### Extracted records
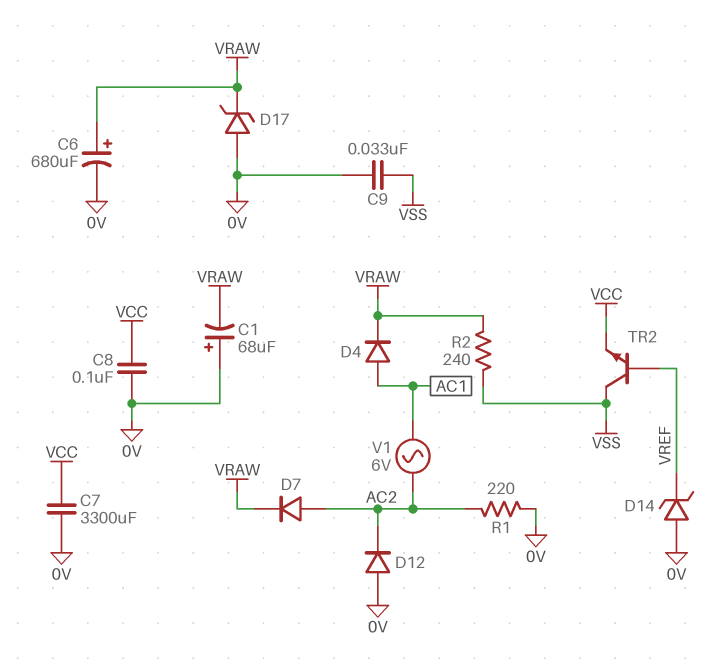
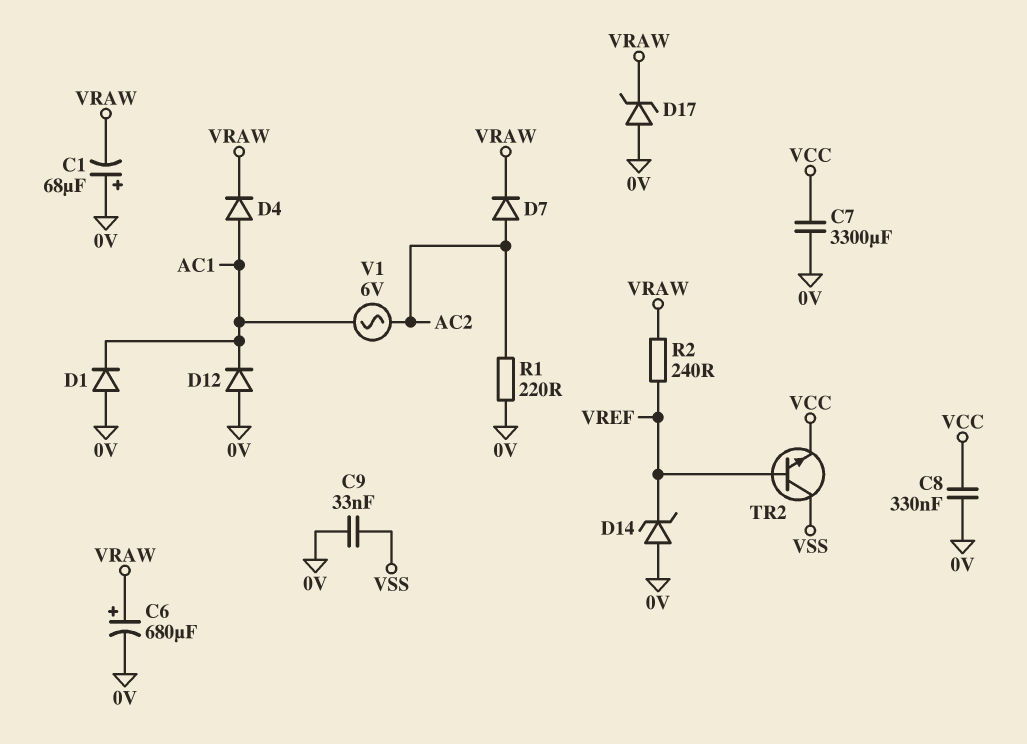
C8: 100nF (0V, VCC) -> 330nF (0V, VCC)
D1: none -> diode (A 0V, K AC1)
D12: diode (A 0V, K AC2) -> diode (A 0V, K AC1)
R2: 240 (VRAW, VSS) -> 240 (VRAW, VREF)

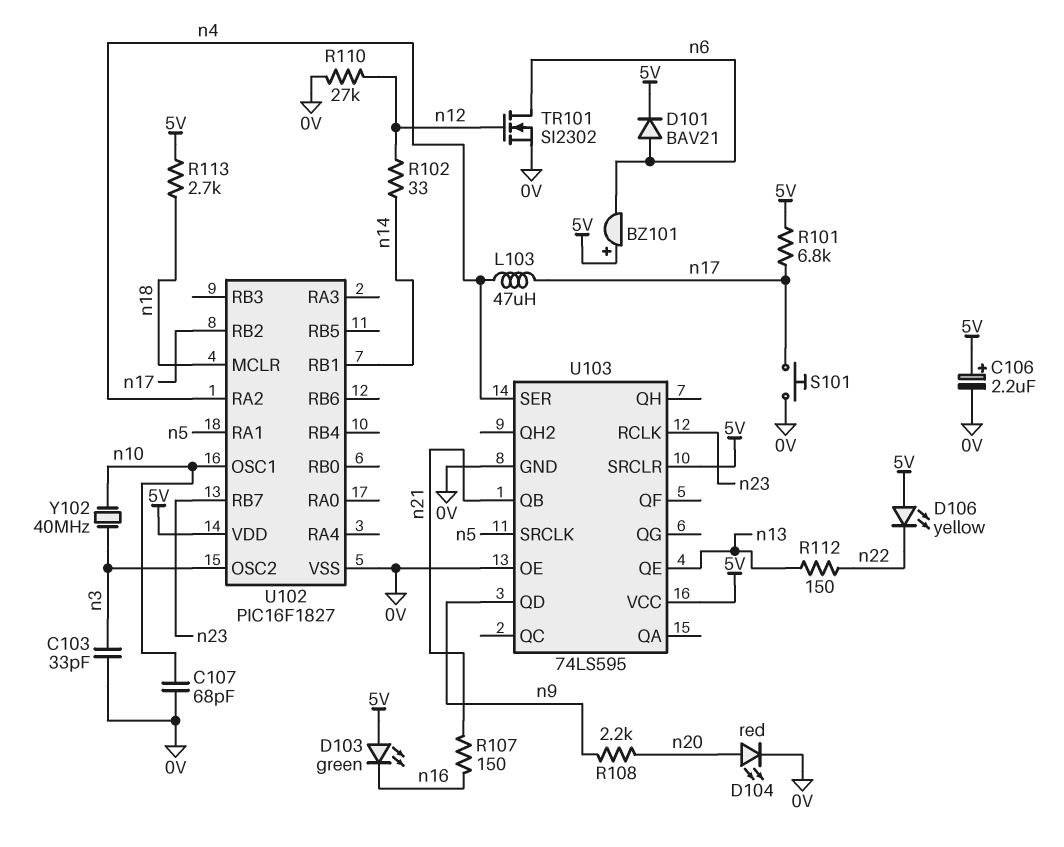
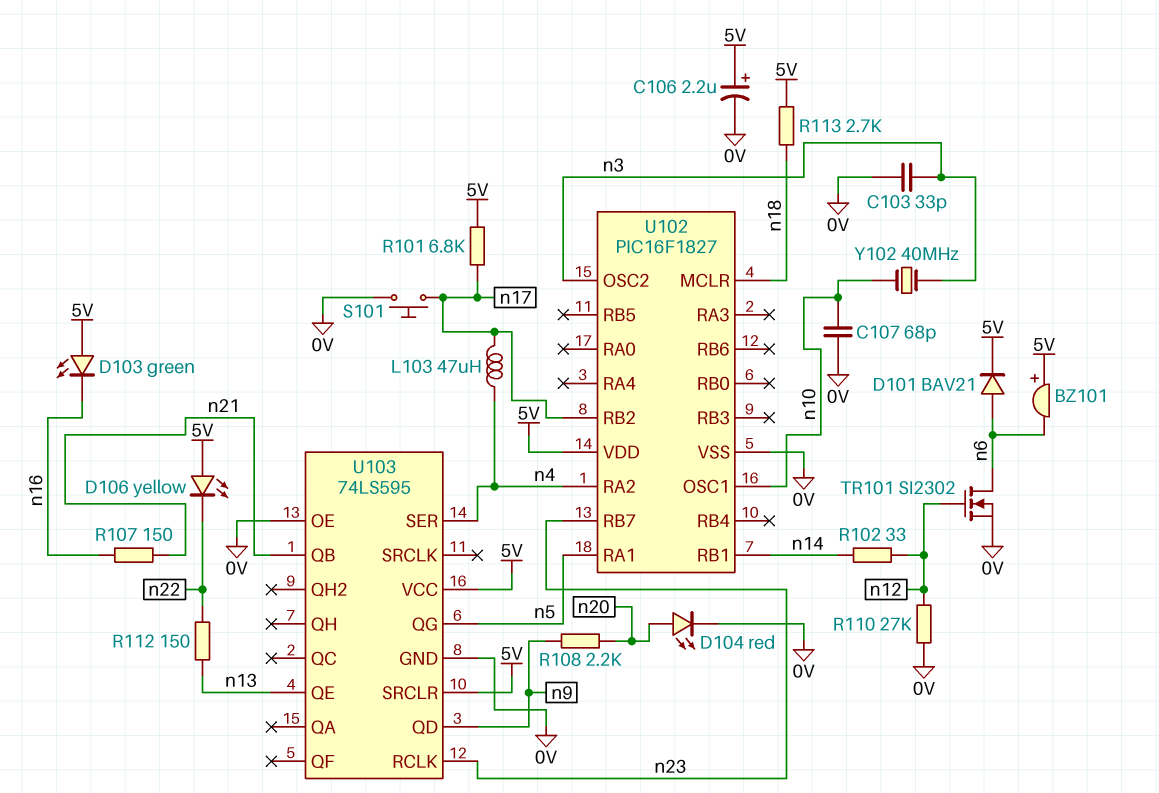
U103 pin QG: none -> n5
U103 pin SRCLK: n5 -> none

### Task prompt
Copy each line of the records above without change, but do not include any picture.

### Exercise answer
C8: 100nF (0V, VCC) -> 330nF (0V, VCC)
D1: none -> diode (A 0V, K AC1)
D12: diode (A 0V, K AC2) -> diode (A 0V, K AC1)
R2: 240 (VRAW, VSS) -> 240 (VRAW, VREF)

U103 pin QG: none -> n5
U103 pin SRCLK: n5 -> none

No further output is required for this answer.